__Exercise instructions__: In the records below, find the line that contains "(433, 166) = (718, 138): yellow" and the line that contains "(519, 502) = (555, 341): red". Set down exactly those lines and every line between them, and nothing more.

START Provided information

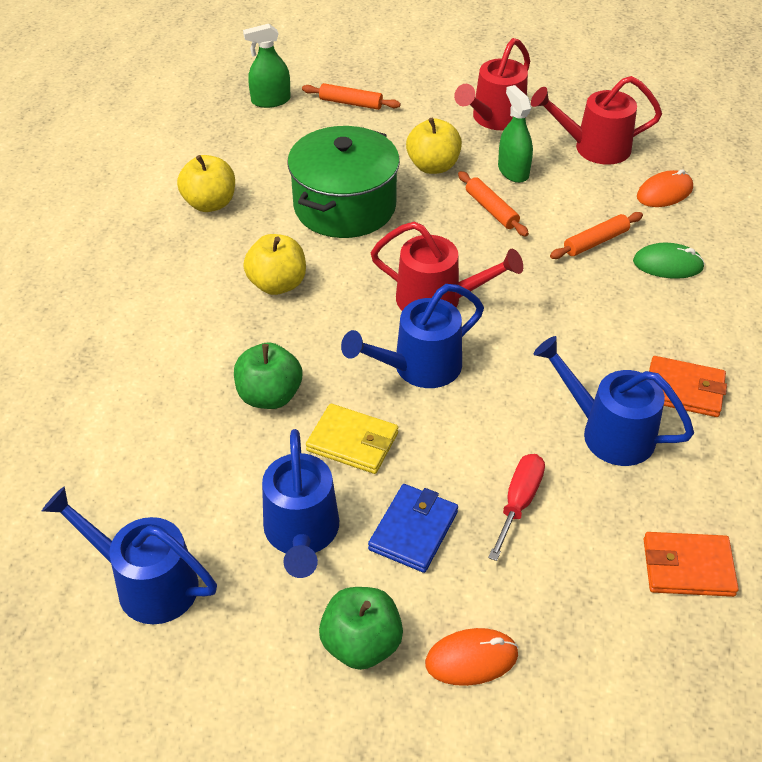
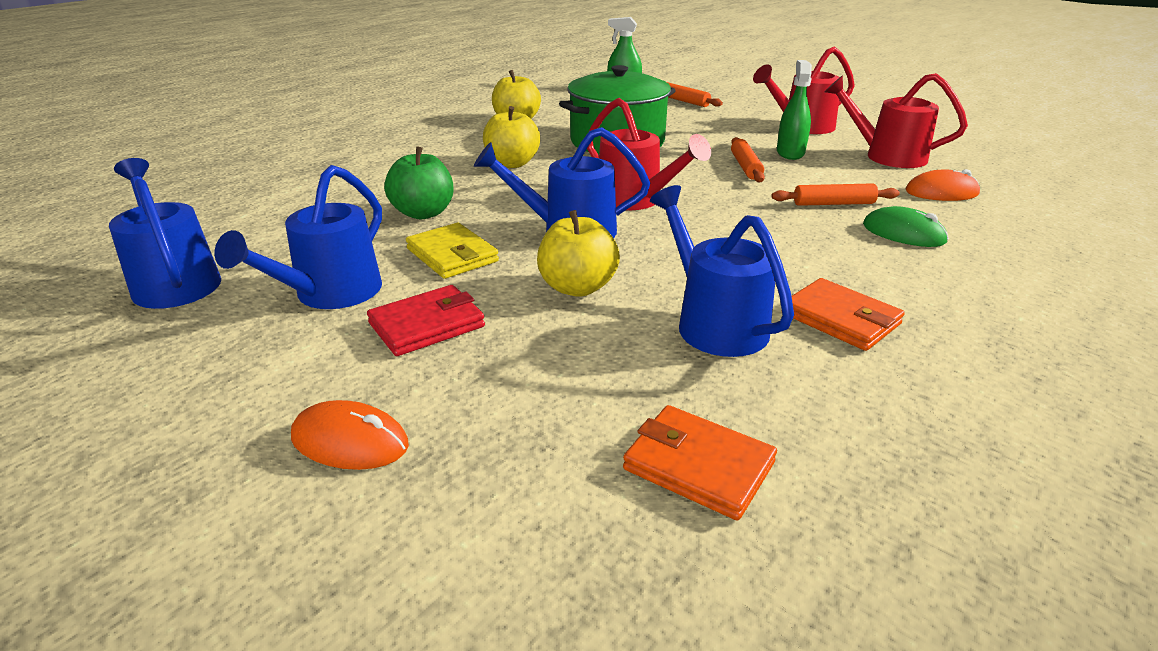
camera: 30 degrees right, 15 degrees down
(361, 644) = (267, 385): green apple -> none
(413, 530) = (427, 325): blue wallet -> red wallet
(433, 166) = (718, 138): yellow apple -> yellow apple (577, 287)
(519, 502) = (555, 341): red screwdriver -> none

END Provided information
START Provided information

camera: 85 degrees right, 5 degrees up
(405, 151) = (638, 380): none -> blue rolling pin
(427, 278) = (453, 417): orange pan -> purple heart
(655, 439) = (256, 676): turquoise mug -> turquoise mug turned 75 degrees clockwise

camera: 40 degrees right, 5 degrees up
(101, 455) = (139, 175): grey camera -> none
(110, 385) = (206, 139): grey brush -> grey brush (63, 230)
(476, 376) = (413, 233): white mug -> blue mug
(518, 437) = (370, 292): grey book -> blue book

END Provided information

__Expected answer__:
(433, 166) = (718, 138): yellow apple -> yellow apple (577, 287)
(519, 502) = (555, 341): red screwdriver -> none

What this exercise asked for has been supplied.